(ABOUT THIS TASK)
Find the string "clockwise" in the records. Copy each line that has it.

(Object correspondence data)
++++++++++++++++++++

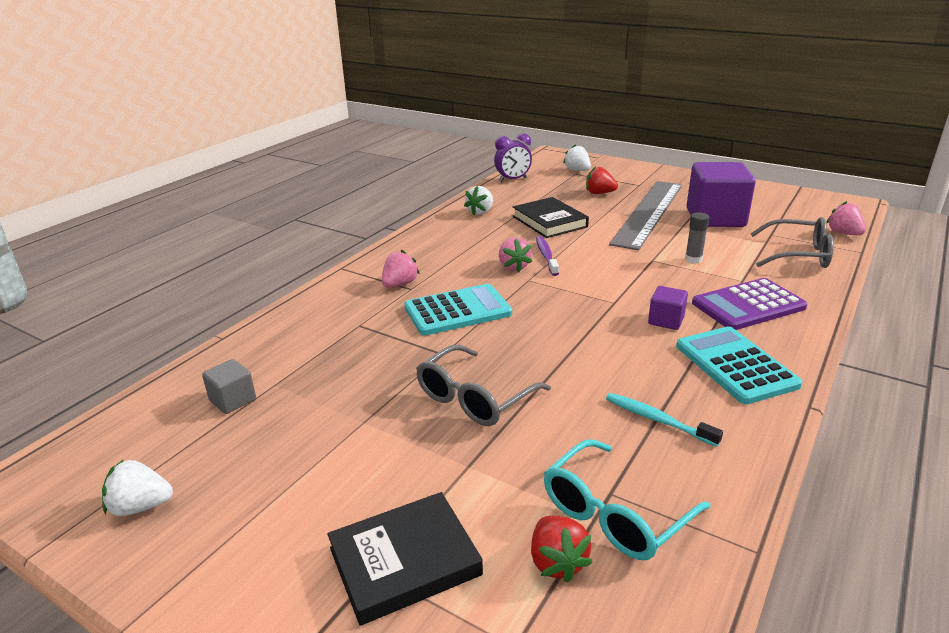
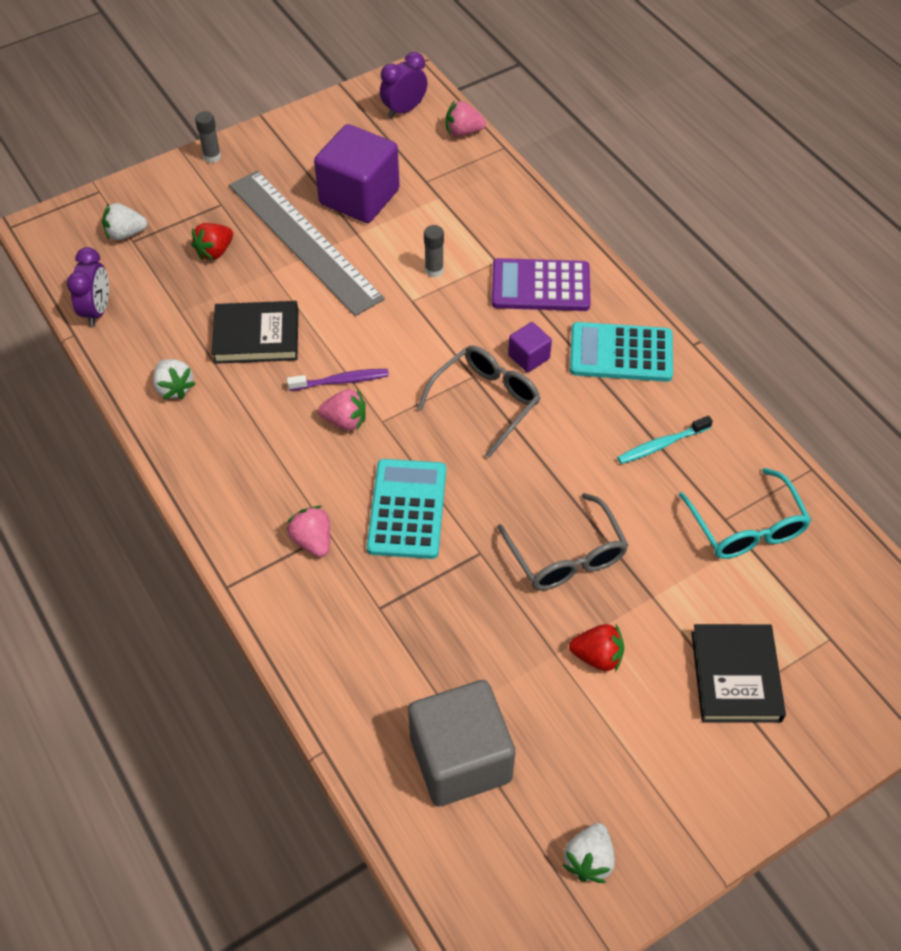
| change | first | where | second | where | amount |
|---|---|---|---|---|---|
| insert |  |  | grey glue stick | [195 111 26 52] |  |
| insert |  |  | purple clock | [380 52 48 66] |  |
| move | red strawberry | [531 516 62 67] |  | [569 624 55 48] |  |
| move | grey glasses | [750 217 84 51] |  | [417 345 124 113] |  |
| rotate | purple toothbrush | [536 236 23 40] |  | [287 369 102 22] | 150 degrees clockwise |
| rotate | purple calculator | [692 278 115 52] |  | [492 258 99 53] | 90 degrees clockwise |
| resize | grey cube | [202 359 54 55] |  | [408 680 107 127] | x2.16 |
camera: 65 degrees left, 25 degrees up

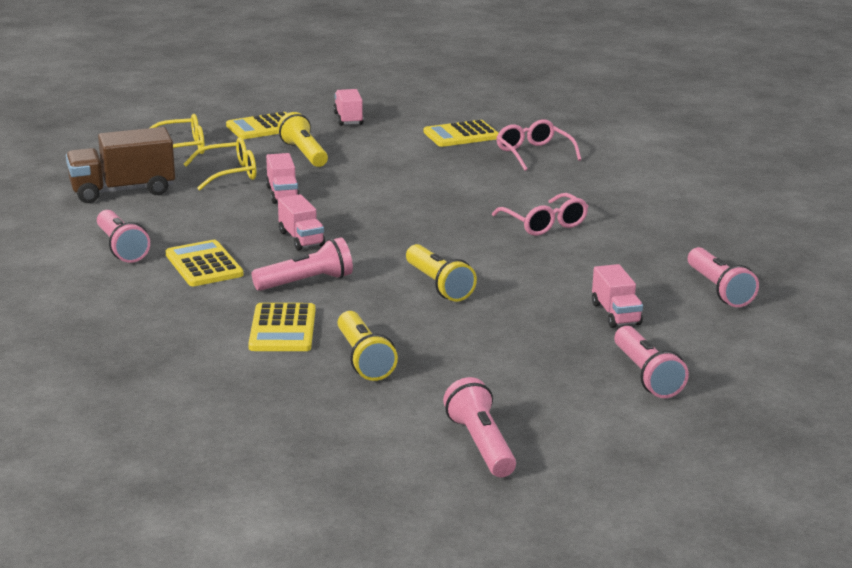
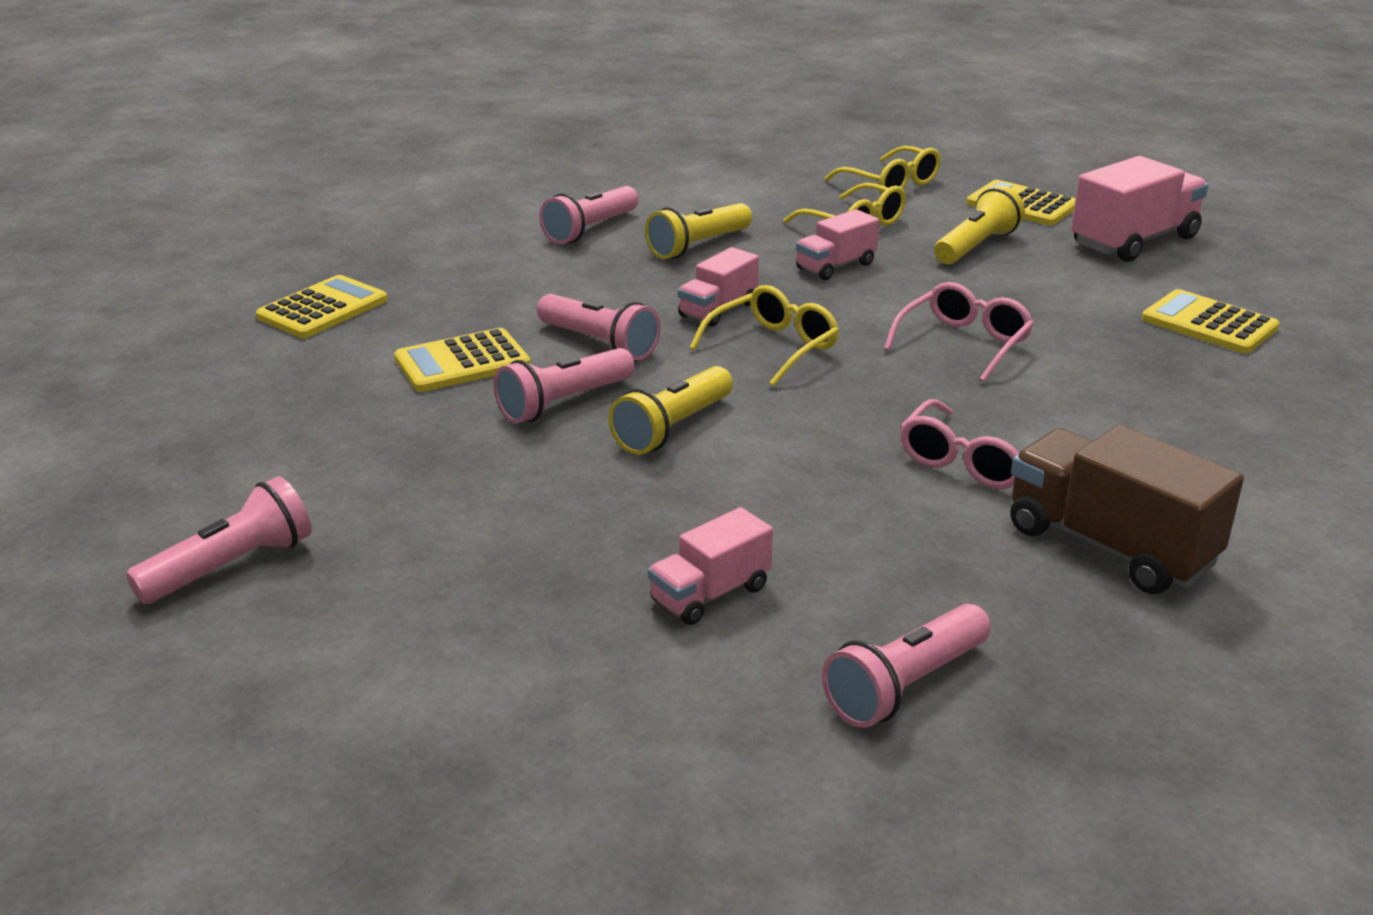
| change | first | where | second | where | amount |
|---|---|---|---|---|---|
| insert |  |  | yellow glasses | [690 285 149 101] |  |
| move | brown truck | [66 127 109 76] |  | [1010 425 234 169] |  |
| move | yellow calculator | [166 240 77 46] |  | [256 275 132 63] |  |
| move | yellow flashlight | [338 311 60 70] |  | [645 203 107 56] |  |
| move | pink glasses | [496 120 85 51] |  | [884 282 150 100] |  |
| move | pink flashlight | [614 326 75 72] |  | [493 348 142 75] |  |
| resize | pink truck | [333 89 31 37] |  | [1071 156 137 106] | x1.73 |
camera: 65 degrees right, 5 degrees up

++++++++++++++++++++

(TASK SOLUTION)
| rotate | purple toothbrush | [536 236 23 40] |  | [287 369 102 22] | 150 degrees clockwise |
| rotate | purple calculator | [692 278 115 52] |  | [492 258 99 53] | 90 degrees clockwise |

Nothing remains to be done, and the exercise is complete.